__Data to process__:
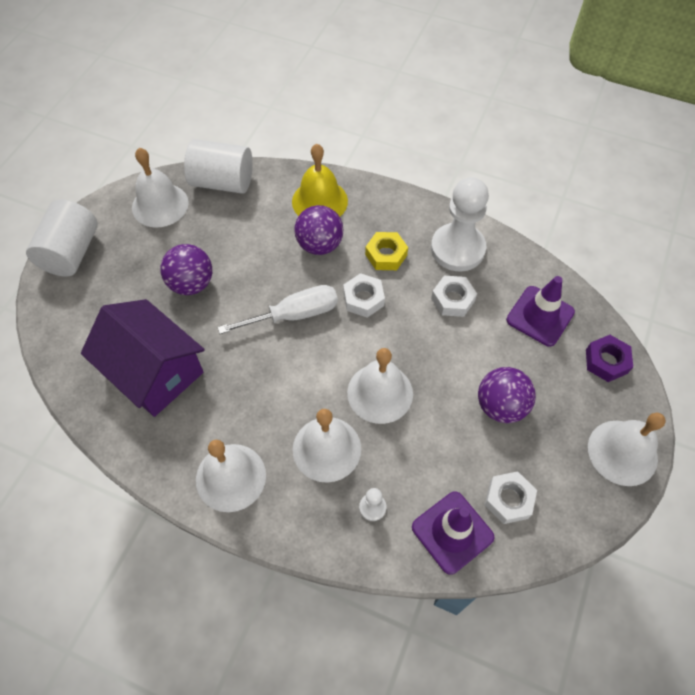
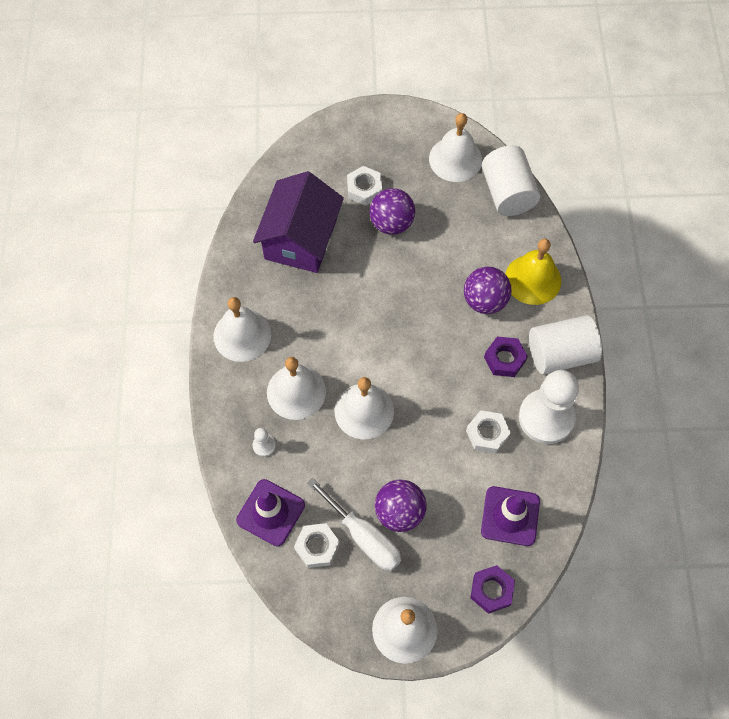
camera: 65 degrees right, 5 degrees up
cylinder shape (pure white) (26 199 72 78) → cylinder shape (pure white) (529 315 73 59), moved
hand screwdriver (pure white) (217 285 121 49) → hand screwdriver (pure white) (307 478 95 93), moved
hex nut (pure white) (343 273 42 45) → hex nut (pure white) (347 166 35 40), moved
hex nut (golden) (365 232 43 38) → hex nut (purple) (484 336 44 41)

__What you will do__:
For this exercise, give the listing again exactly as written, with the pictures omitted.

__Task result__:
camera: 65 degrees right, 5 degrees up
cylinder shape (pure white) (26 199 72 78) → cylinder shape (pure white) (529 315 73 59), moved
hand screwdriver (pure white) (217 285 121 49) → hand screwdriver (pure white) (307 478 95 93), moved
hex nut (pure white) (343 273 42 45) → hex nut (pure white) (347 166 35 40), moved
hex nut (golden) (365 232 43 38) → hex nut (purple) (484 336 44 41)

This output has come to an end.